## Try it
As you restate the entries, keep every word intact and leave out whatever images they hold.

>>

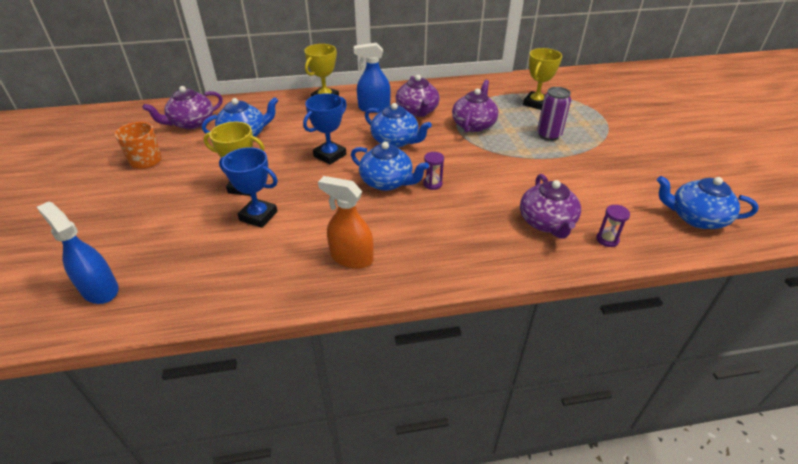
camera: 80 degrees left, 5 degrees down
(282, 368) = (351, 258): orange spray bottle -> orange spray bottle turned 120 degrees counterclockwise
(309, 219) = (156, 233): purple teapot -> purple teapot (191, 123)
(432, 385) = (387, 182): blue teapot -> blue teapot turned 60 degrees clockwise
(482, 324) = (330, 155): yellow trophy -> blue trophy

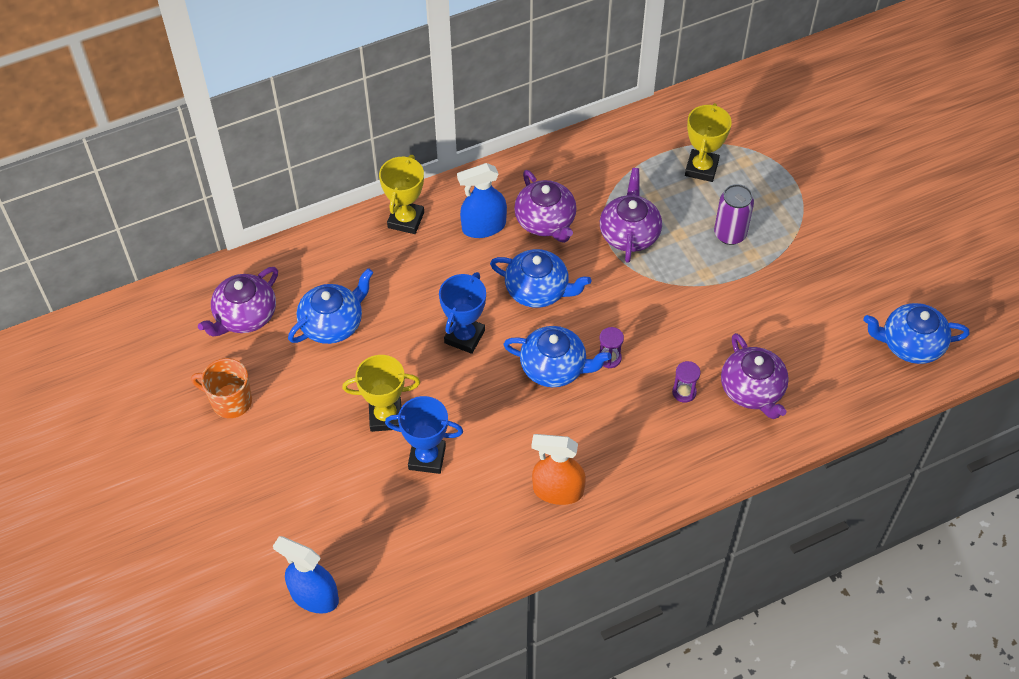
camera: 15 degrees left, 15 degrees up
(607, 239) = (819, 400): purple hourglass -> purple hourglass (684, 392)

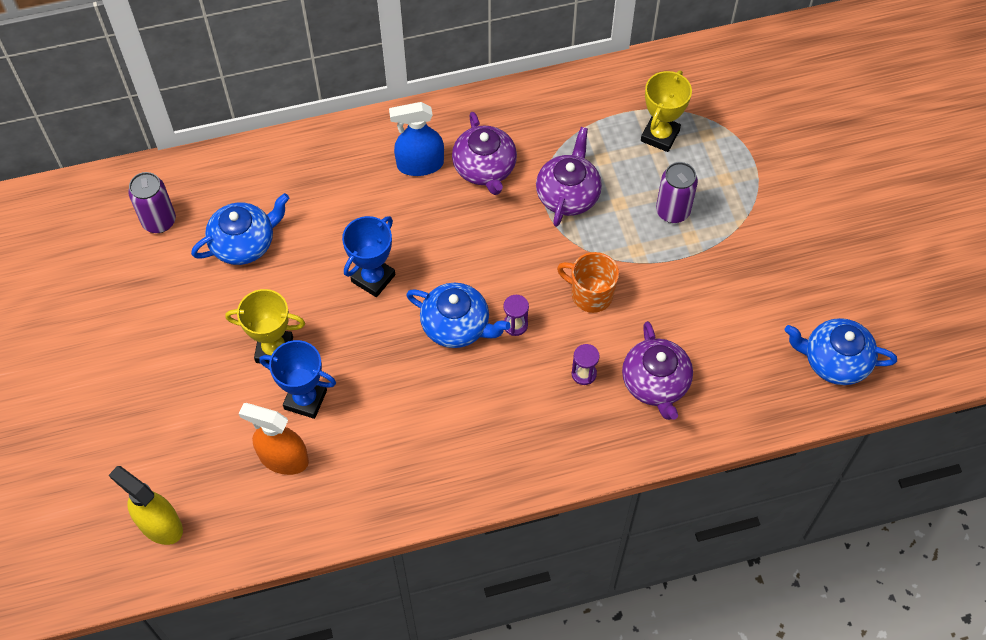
camera: 10 degrees right, 5 degrees up
(230, 401) = (124, 308): orange mug -> orange mug (590, 294)
(245, 316) = (159, 221): purple teapot -> purple can
(314, 596) = (160, 525): blue spray bottle -> yellow spray bottle
(406, 220) = (343, 145): yellow trophy -> none
(538, 290) = (459, 240): blue teapot -> none
(557, 491) = (429, 457): orange spray bottle -> orange spray bottle (283, 458)

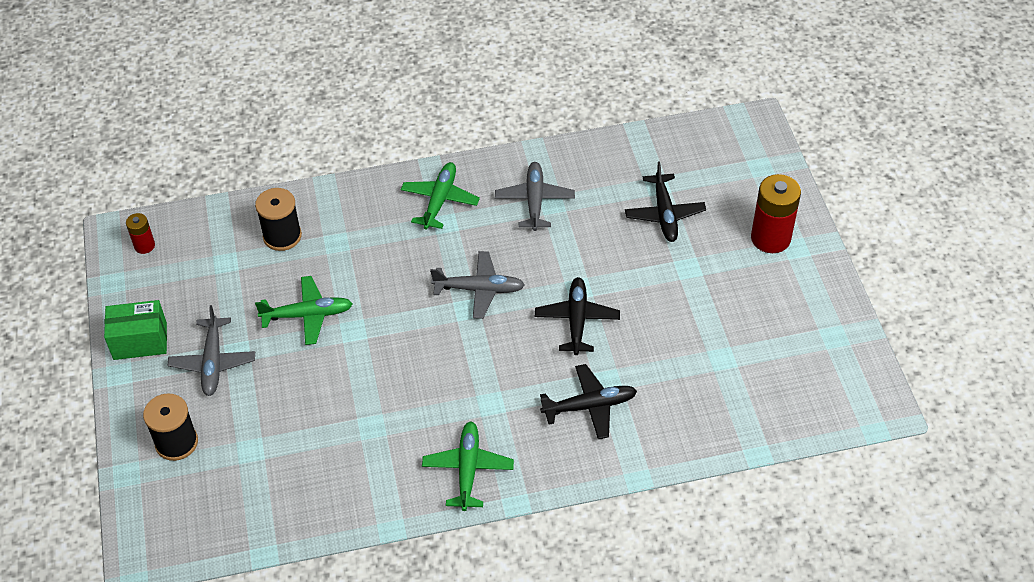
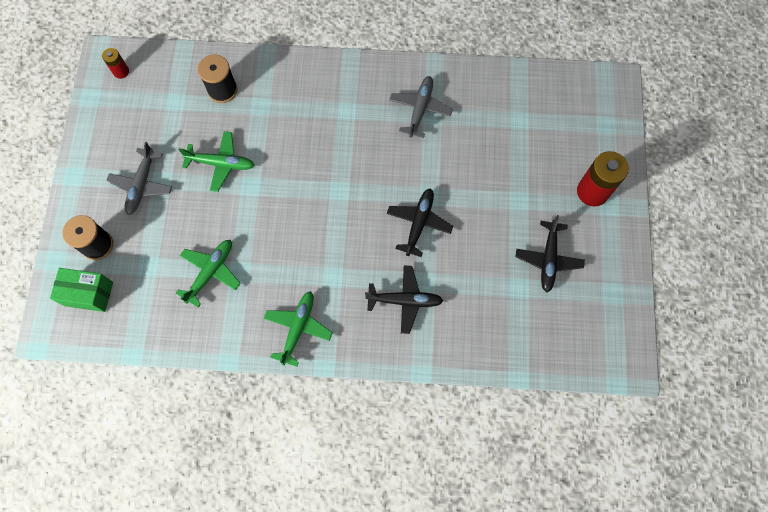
camera: 15 degrees right, 20 degrees up
(140, 341) = (95, 152): green box -> green box (88, 294)
(439, 201) = (348, 90): green plane -> green plane (210, 272)
(479, 289) = (353, 176): grey plane -> none
(664, 213) = (516, 147): black plane -> black plane (548, 258)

<<

## Written reply
camera: 80 degrees left, 5 degrees down
(282, 368) = (351, 258): orange spray bottle -> orange spray bottle turned 120 degrees counterclockwise
(309, 219) = (156, 233): purple teapot -> purple teapot (191, 123)
(432, 385) = (387, 182): blue teapot -> blue teapot turned 60 degrees clockwise
(482, 324) = (330, 155): yellow trophy -> blue trophy

camera: 15 degrees left, 15 degrees up
(607, 239) = (819, 400): purple hourglass -> purple hourglass (684, 392)

camera: 10 degrees right, 5 degrees up
(230, 401) = (124, 308): orange mug -> orange mug (590, 294)
(245, 316) = (159, 221): purple teapot -> purple can
(314, 596) = (160, 525): blue spray bottle -> yellow spray bottle
(406, 220) = (343, 145): yellow trophy -> none
(538, 290) = (459, 240): blue teapot -> none
(557, 491) = (429, 457): orange spray bottle -> orange spray bottle (283, 458)

camera: 15 degrees right, 20 degrees up
(140, 341) = (95, 152): green box -> green box (88, 294)
(439, 201) = (348, 90): green plane -> green plane (210, 272)
(479, 289) = (353, 176): grey plane -> none
(664, 213) = (516, 147): black plane -> black plane (548, 258)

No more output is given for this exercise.